• _What this task involves_: Each line of the listing below must be returned exactly.

• _Extracted entries_:
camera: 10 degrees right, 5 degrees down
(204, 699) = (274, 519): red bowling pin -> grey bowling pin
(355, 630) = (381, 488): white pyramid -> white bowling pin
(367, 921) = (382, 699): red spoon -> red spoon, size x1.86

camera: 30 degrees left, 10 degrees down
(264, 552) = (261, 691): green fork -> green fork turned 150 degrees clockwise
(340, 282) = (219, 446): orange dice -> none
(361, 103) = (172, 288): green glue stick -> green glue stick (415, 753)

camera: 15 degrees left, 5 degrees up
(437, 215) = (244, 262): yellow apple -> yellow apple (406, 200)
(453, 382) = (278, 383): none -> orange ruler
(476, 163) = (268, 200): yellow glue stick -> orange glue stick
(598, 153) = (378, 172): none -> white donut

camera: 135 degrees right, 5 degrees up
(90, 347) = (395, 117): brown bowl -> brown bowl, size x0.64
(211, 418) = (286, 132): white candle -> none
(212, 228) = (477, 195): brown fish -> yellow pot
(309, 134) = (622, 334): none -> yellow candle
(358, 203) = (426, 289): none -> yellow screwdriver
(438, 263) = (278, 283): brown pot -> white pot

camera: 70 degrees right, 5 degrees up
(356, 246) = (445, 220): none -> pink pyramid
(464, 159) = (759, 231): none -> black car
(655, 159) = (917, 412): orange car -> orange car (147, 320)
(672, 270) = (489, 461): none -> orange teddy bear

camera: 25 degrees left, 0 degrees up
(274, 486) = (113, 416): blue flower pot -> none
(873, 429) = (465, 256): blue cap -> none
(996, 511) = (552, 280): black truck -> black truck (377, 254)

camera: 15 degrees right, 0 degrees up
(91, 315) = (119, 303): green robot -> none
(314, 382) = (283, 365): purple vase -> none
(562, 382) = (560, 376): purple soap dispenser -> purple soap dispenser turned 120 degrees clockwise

• _Completed task_:
camera: 10 degrees right, 5 degrees down
(204, 699) = (274, 519): red bowling pin -> grey bowling pin
(355, 630) = (381, 488): white pyramid -> white bowling pin
(367, 921) = (382, 699): red spoon -> red spoon, size x1.86

camera: 30 degrees left, 10 degrees down
(264, 552) = (261, 691): green fork -> green fork turned 150 degrees clockwise
(340, 282) = (219, 446): orange dice -> none
(361, 103) = (172, 288): green glue stick -> green glue stick (415, 753)

camera: 15 degrees left, 5 degrees up
(437, 215) = (244, 262): yellow apple -> yellow apple (406, 200)
(453, 382) = (278, 383): none -> orange ruler
(476, 163) = (268, 200): yellow glue stick -> orange glue stick
(598, 153) = (378, 172): none -> white donut

camera: 135 degrees right, 5 degrees up
(90, 347) = (395, 117): brown bowl -> brown bowl, size x0.64
(211, 418) = (286, 132): white candle -> none
(212, 228) = (477, 195): brown fish -> yellow pot
(309, 134) = (622, 334): none -> yellow candle
(358, 203) = (426, 289): none -> yellow screwdriver
(438, 263) = (278, 283): brown pot -> white pot

camera: 70 degrees right, 5 degrees up
(356, 246) = (445, 220): none -> pink pyramid
(464, 159) = (759, 231): none -> black car
(655, 159) = (917, 412): orange car -> orange car (147, 320)
(672, 270) = (489, 461): none -> orange teddy bear

camera: 25 degrees left, 0 degrees up
(274, 486) = (113, 416): blue flower pot -> none
(873, 429) = (465, 256): blue cap -> none
(996, 511) = (552, 280): black truck -> black truck (377, 254)

camera: 15 degrees right, 0 degrees up
(91, 315) = (119, 303): green robot -> none
(314, 382) = (283, 365): purple vase -> none
(562, 382) = (560, 376): purple soap dispenser -> purple soap dispenser turned 120 degrees clockwise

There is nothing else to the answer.